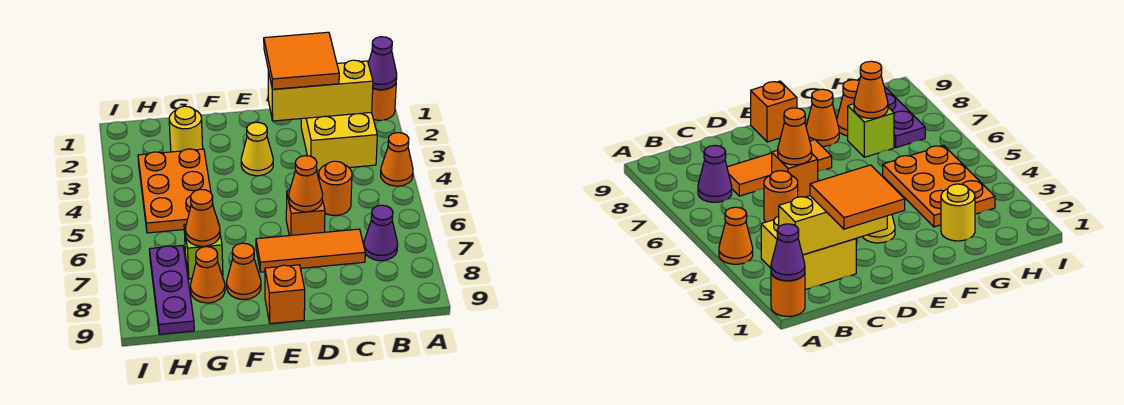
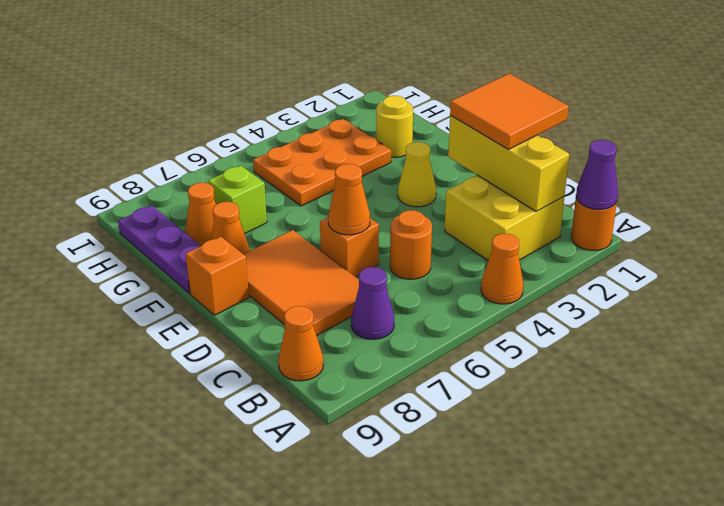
orange tile C7:E7 level 1 -> orange tile C7:E8 level 1
orange cone G7 level 2 -> orange cone B9 level 1
purple plate H7:H9 level 1 -> purple plate F9:H9 level 1

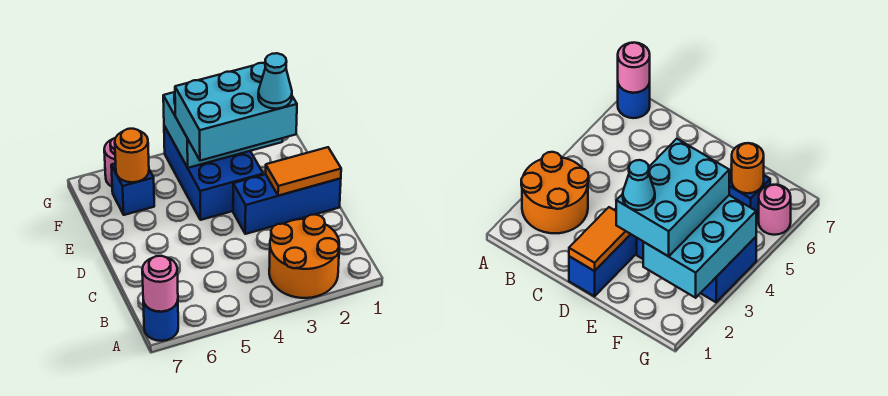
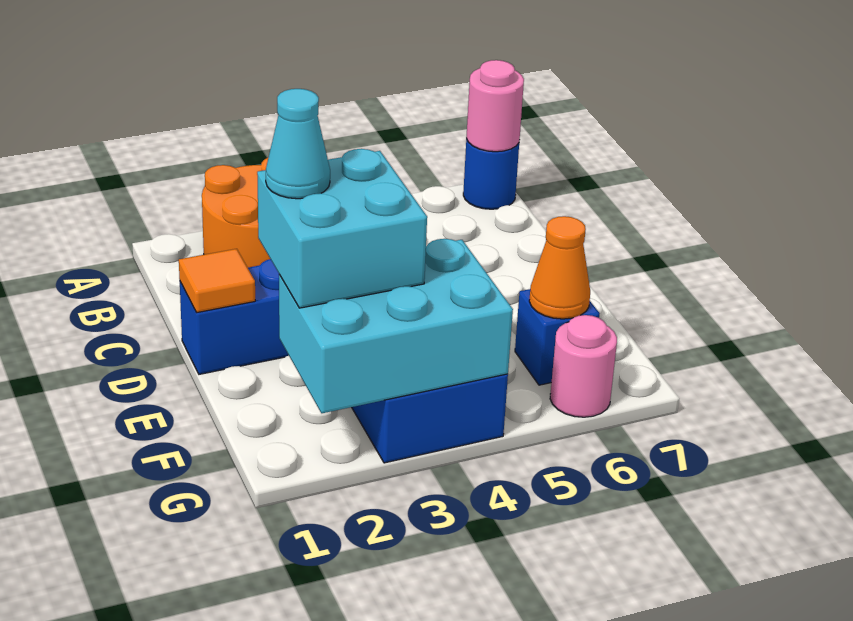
orange tile D1:D2 level 2 -> orange tile D1 level 2
cyan brick E2:F4 level 3 -> cyan brick E2:F3 level 3
orange round brick F6 level 2 -> orange cone F6 level 2

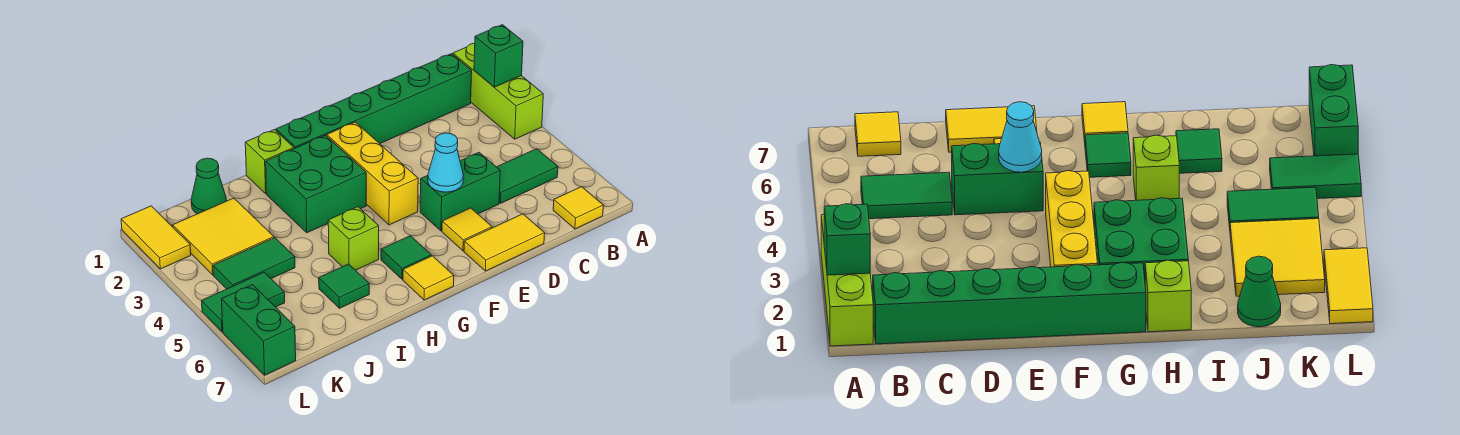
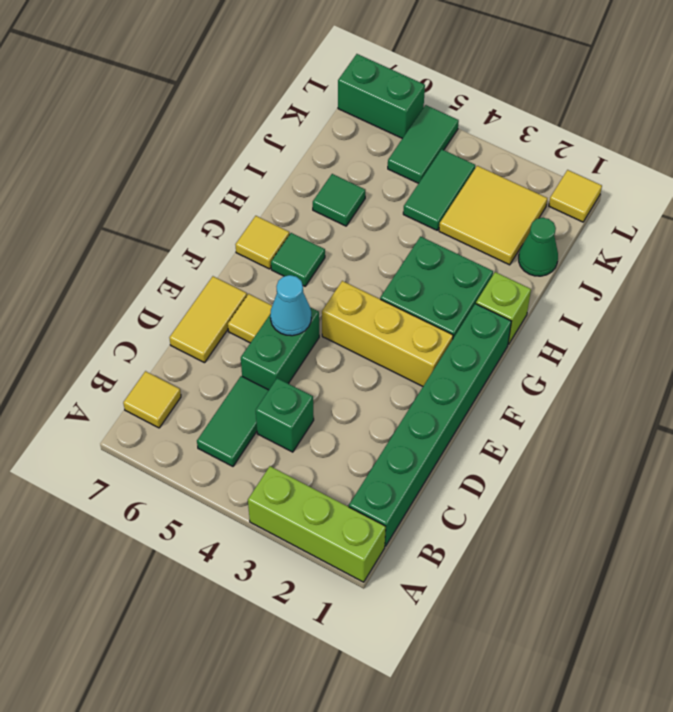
green brick A2 level 2 -> green brick C4 level 1
lime brick H5 level 1 -> none
yellow tile L1:L2 level 1 -> yellow tile L1 level 1

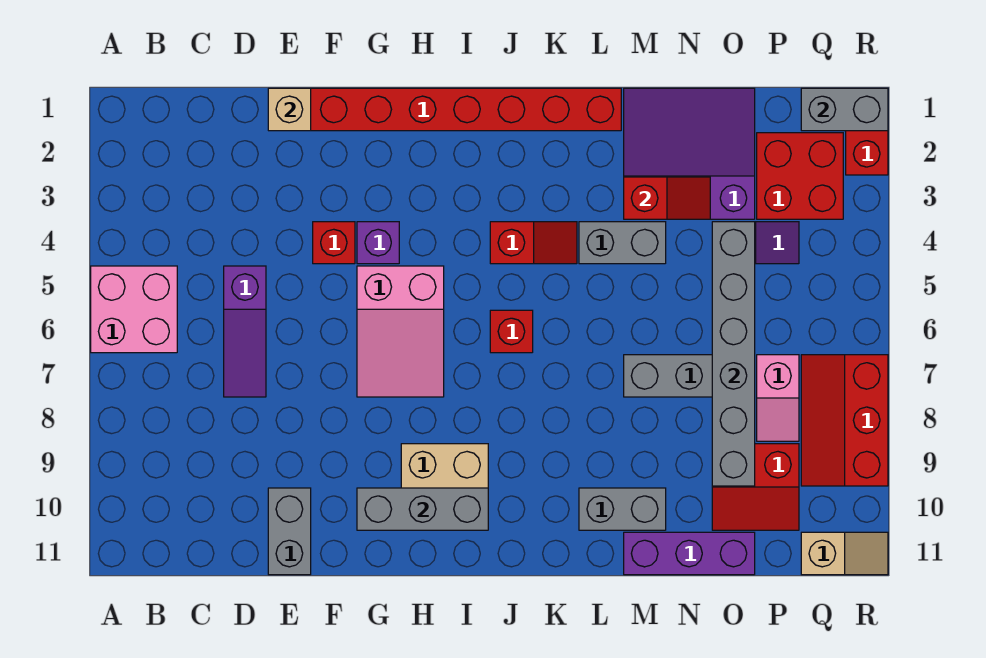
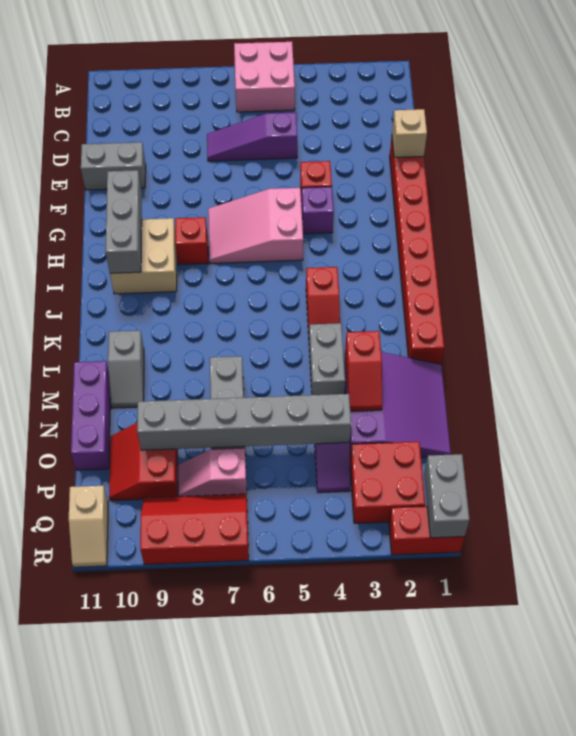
red brick J6 level 1 -> red brick H8 level 1
grey brick L10:M10 level 1 -> grey slope L10:M10 level 1 top L

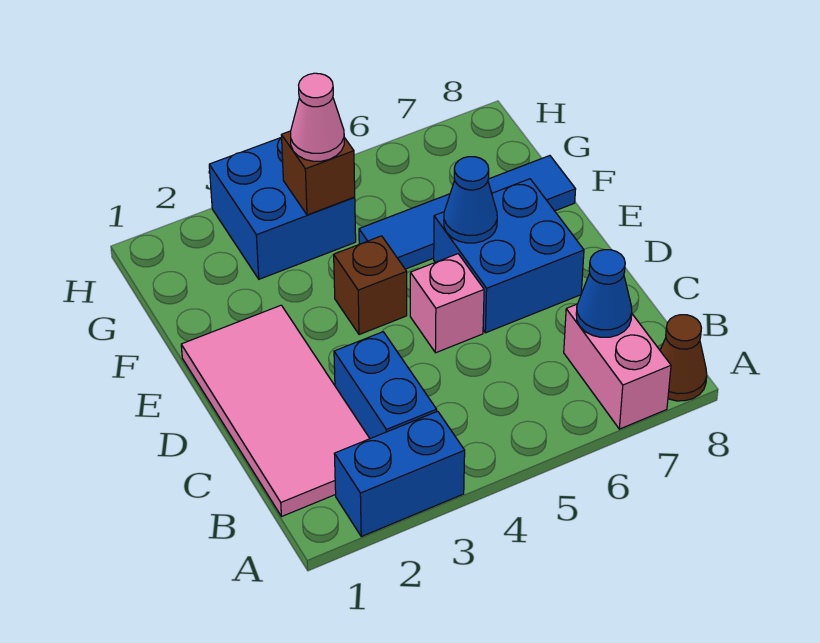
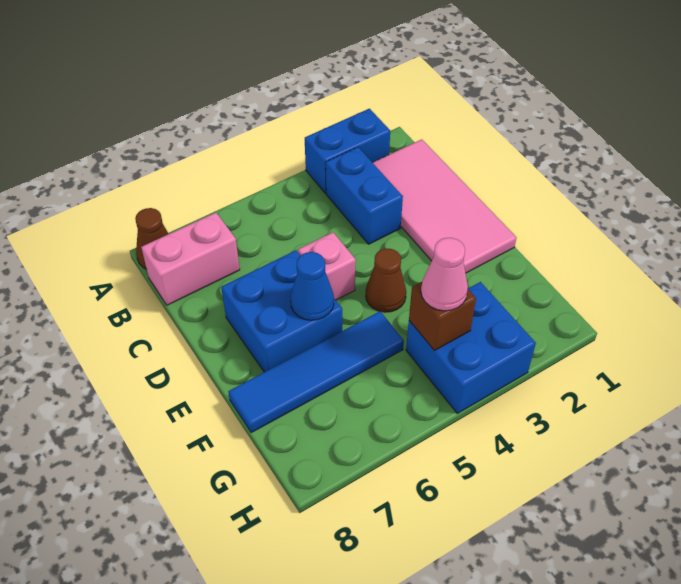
pink brick A7:B7 level 1 -> pink brick B7:B8 level 1
blue cone B7 level 2 -> none
brown brick E4 level 1 -> brown cone E4 level 1

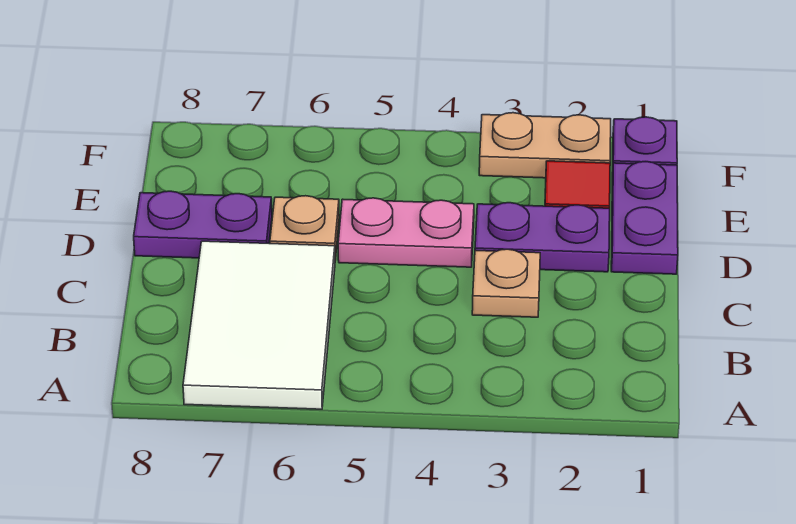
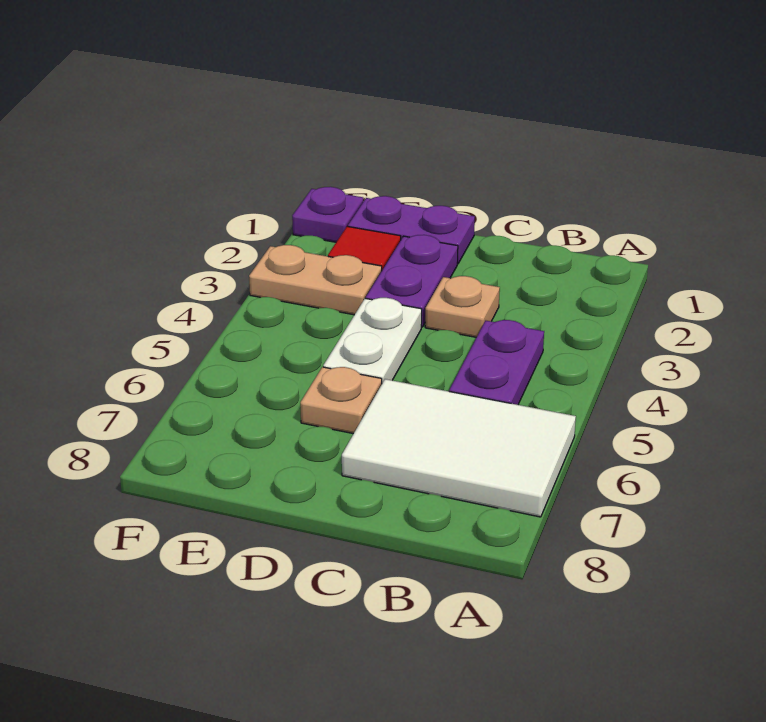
pink plate D4:D5 level 1 -> white plate D4:D5 level 1
purple plate D7:D8 level 1 -> purple plate B4:B5 level 1
tan plate F2:F3 level 1 -> tan plate E3:F3 level 1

_Exercise description_
Where pictures appear, drop them, and reproduce exactly only the lines running from the beginning of the data to the line that contains "lime brick H5 level 1 -> none", inclusive.

_Response_
orange tile C7:E7 level 1 -> orange tile C7:E8 level 1
orange cone G7 level 2 -> orange cone B9 level 1
purple plate H7:H9 level 1 -> purple plate F9:H9 level 1

orange tile D1:D2 level 2 -> orange tile D1 level 2
cyan brick E2:F4 level 3 -> cyan brick E2:F3 level 3
orange round brick F6 level 2 -> orange cone F6 level 2

green brick A2 level 2 -> green brick C4 level 1
lime brick H5 level 1 -> none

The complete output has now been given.